BRIEF ::
Output every entry below again with each occurrence of "shaving cream can" switched to "spray can", keeping all other text unchanged. Omit the pictures from the output.

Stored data
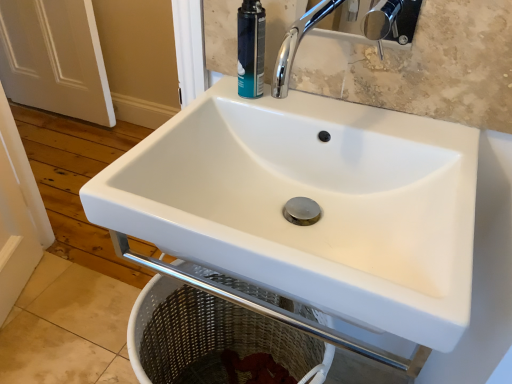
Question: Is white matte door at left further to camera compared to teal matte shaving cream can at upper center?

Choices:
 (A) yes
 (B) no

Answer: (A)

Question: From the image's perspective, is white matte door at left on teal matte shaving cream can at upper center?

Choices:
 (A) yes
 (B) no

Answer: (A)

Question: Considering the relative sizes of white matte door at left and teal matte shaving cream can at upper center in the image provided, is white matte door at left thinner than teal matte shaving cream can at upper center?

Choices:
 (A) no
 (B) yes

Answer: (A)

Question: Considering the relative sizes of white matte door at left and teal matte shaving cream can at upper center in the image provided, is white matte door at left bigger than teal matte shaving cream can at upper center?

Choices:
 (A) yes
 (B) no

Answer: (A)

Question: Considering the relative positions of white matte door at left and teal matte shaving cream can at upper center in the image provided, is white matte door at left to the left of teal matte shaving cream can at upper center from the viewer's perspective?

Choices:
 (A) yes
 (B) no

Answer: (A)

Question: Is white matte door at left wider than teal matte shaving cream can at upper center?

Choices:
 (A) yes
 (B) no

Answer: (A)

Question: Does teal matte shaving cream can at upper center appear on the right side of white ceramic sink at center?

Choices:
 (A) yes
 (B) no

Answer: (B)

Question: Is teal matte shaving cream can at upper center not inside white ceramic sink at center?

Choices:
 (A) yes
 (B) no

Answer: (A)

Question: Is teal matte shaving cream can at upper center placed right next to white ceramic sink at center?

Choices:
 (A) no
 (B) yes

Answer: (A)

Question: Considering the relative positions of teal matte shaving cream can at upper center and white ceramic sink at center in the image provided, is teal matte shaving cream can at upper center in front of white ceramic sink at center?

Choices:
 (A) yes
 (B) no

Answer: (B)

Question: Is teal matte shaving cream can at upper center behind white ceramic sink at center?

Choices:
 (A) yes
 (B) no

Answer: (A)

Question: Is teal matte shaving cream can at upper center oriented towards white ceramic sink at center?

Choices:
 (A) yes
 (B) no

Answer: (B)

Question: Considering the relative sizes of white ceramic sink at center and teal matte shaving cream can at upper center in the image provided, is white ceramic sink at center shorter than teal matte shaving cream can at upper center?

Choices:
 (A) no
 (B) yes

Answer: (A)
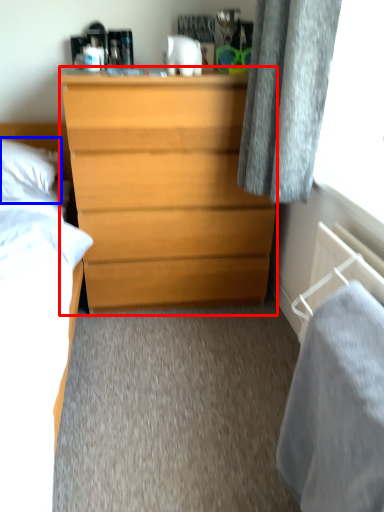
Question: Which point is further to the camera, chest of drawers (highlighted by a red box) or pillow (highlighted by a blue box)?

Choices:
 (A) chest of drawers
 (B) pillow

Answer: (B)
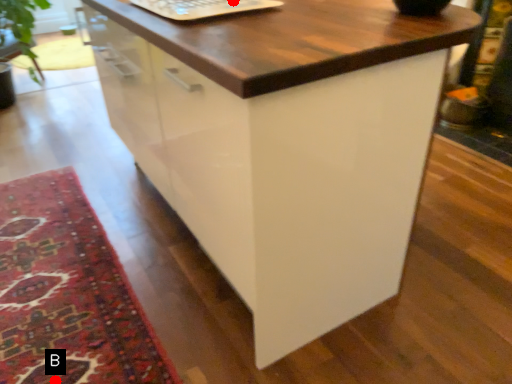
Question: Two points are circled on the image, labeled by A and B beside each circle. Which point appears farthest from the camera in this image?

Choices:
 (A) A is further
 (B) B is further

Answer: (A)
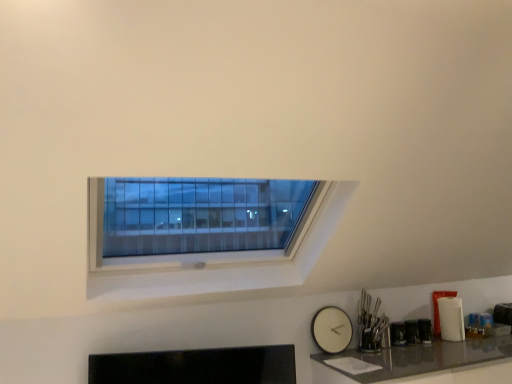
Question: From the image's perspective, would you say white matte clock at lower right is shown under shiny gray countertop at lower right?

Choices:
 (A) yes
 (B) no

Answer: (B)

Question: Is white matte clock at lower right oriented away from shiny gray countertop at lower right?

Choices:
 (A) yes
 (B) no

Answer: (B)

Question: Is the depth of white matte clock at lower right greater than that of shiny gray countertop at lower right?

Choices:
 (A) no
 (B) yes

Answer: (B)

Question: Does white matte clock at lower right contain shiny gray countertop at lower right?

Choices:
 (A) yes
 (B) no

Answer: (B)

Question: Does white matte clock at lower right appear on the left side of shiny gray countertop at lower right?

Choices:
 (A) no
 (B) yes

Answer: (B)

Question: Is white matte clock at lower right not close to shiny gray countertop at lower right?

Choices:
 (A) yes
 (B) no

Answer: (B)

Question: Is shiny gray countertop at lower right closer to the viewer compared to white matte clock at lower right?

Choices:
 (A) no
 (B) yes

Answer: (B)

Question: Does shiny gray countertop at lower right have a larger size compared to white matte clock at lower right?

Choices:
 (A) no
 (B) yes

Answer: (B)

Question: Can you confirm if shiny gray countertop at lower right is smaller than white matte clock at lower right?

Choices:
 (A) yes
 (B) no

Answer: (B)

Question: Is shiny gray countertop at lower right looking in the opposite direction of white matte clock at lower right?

YOUR RESPONSE ::
Question: Is white matte door at left further to camera compared to teal matte spray can at upper center?

Choices:
 (A) yes
 (B) no

Answer: (A)

Question: From the image's perspective, is white matte door at left on teal matte spray can at upper center?

Choices:
 (A) yes
 (B) no

Answer: (A)

Question: Considering the relative sizes of white matte door at left and teal matte spray can at upper center in the image provided, is white matte door at left thinner than teal matte spray can at upper center?

Choices:
 (A) no
 (B) yes

Answer: (A)

Question: Considering the relative sizes of white matte door at left and teal matte spray can at upper center in the image provided, is white matte door at left bigger than teal matte spray can at upper center?

Choices:
 (A) yes
 (B) no

Answer: (A)

Question: Considering the relative positions of white matte door at left and teal matte spray can at upper center in the image provided, is white matte door at left to the left of teal matte spray can at upper center from the viewer's perspective?

Choices:
 (A) yes
 (B) no

Answer: (A)

Question: Is white matte door at left wider than teal matte spray can at upper center?

Choices:
 (A) yes
 (B) no

Answer: (A)

Question: Does teal matte spray can at upper center appear on the right side of white ceramic sink at center?

Choices:
 (A) yes
 (B) no

Answer: (B)

Question: Is teal matte spray can at upper center not inside white ceramic sink at center?

Choices:
 (A) yes
 (B) no

Answer: (A)

Question: Is teal matte spray can at upper center placed right next to white ceramic sink at center?

Choices:
 (A) no
 (B) yes

Answer: (A)

Question: Considering the relative positions of teal matte spray can at upper center and white ceramic sink at center in the image provided, is teal matte spray can at upper center in front of white ceramic sink at center?

Choices:
 (A) yes
 (B) no

Answer: (B)

Question: Is teal matte spray can at upper center behind white ceramic sink at center?

Choices:
 (A) yes
 (B) no

Answer: (A)

Question: Is teal matte spray can at upper center oriented towards white ceramic sink at center?

Choices:
 (A) yes
 (B) no

Answer: (B)

Question: Considering the relative sizes of white ceramic sink at center and teal matte spray can at upper center in the image provided, is white ceramic sink at center shorter than teal matte spray can at upper center?

Choices:
 (A) no
 (B) yes

Answer: (A)
Question: Which point is further to the camera, chest of drawers (highlighted by a red box) or pillow (highlighted by a blue box)?

Choices:
 (A) chest of drawers
 (B) pillow

Answer: (B)
Question: Two points are circled on the image, labeled by A and B beside each circle. Which point appears farthest from the camera in this image?

Choices:
 (A) A is further
 (B) B is further

Answer: (A)
Question: From the image's perspective, would you say white matte clock at lower right is shown under shiny gray countertop at lower right?

Choices:
 (A) yes
 (B) no

Answer: (B)

Question: Is white matte clock at lower right oriented away from shiny gray countertop at lower right?

Choices:
 (A) yes
 (B) no

Answer: (B)

Question: Is the depth of white matte clock at lower right greater than that of shiny gray countertop at lower right?

Choices:
 (A) no
 (B) yes

Answer: (B)

Question: Does white matte clock at lower right contain shiny gray countertop at lower right?

Choices:
 (A) yes
 (B) no

Answer: (B)

Question: Does white matte clock at lower right appear on the left side of shiny gray countertop at lower right?

Choices:
 (A) no
 (B) yes

Answer: (B)

Question: Is white matte clock at lower right not close to shiny gray countertop at lower right?

Choices:
 (A) yes
 (B) no

Answer: (B)

Question: Is shiny gray countertop at lower right closer to the viewer compared to white matte clock at lower right?

Choices:
 (A) no
 (B) yes

Answer: (B)

Question: Does shiny gray countertop at lower right have a larger size compared to white matte clock at lower right?

Choices:
 (A) no
 (B) yes

Answer: (B)

Question: Can you confirm if shiny gray countertop at lower right is smaller than white matte clock at lower right?

Choices:
 (A) yes
 (B) no

Answer: (B)

Question: Is shiny gray countertop at lower right looking in the opposite direction of white matte clock at lower right?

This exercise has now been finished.